[PROBLEM DESCRIPTION] Reproduce every line of the data, exactly and without its pictures.

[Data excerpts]
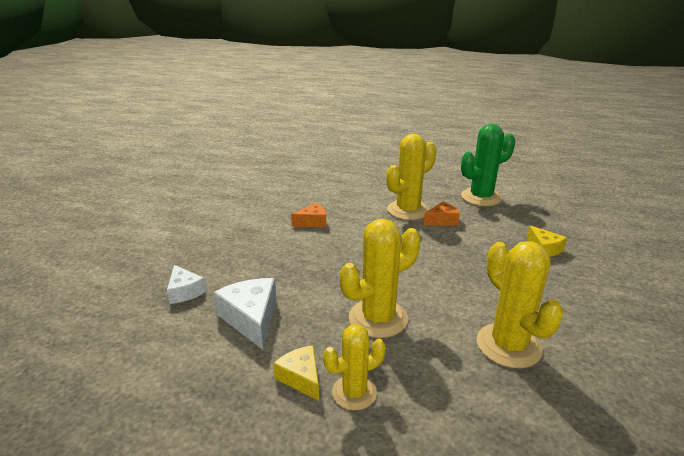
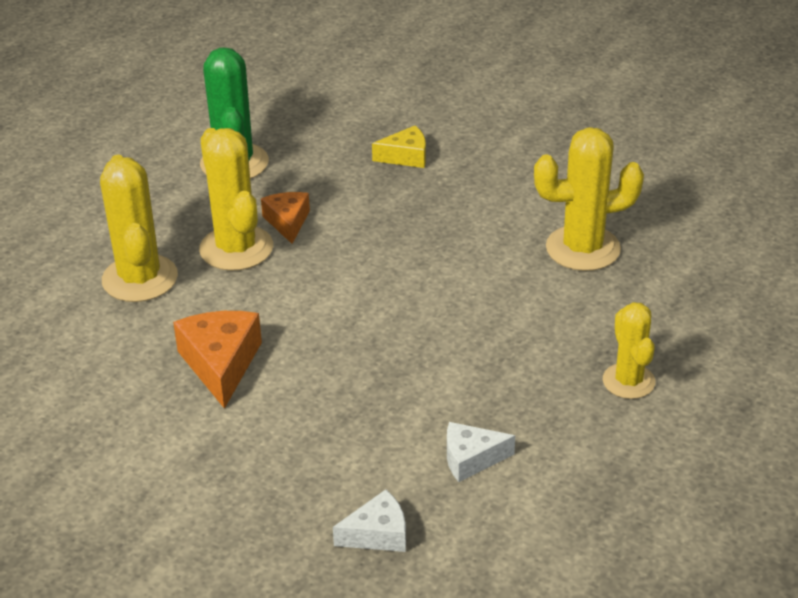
camera: 75 degrees left, 10 degrees up
(251, 319) = (471, 459): white cheese -> white cheese, size x0.63
(301, 378) = (597, 421): yellow cheese -> none
(312, 222) = (221, 364): orange cheese -> orange cheese, size x1.58
(378, 318) = (506, 338): yellow cactus -> yellow cactus (140, 279)

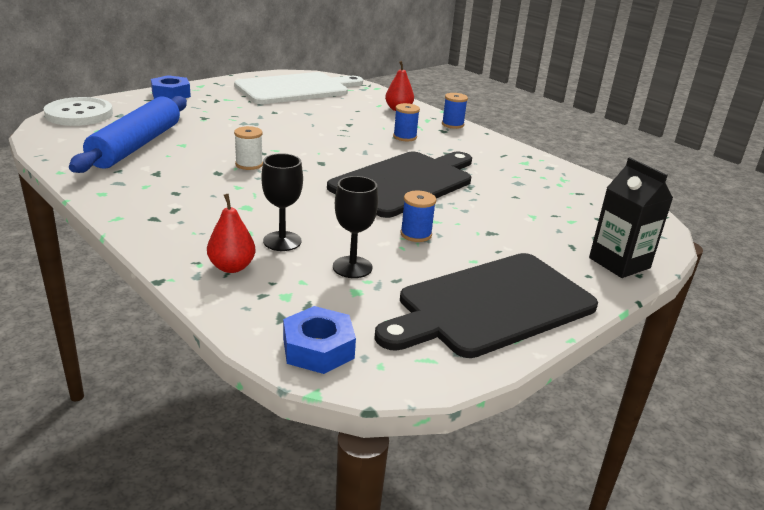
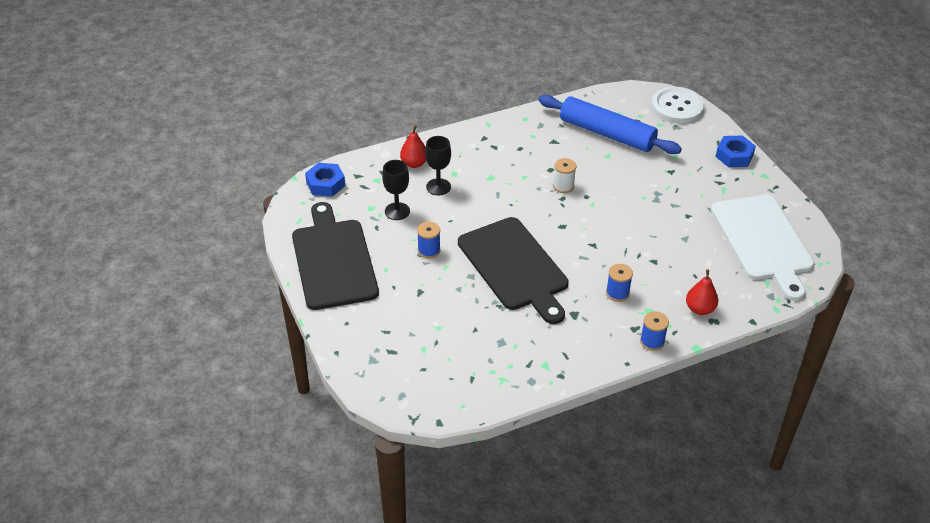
camera: 110 degrees right, 15 degrees up
(619, 263) = (354, 348): black carton -> none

[EXERCISE SOLUTION]
camera: 75 degrees left, 10 degrees up
(251, 319) = (471, 459): white cheese -> white cheese, size x0.63
(301, 378) = (597, 421): yellow cheese -> none
(312, 222) = (221, 364): orange cheese -> orange cheese, size x1.58
(378, 318) = (506, 338): yellow cactus -> yellow cactus (140, 279)

camera: 110 degrees right, 15 degrees up
(619, 263) = (354, 348): black carton -> none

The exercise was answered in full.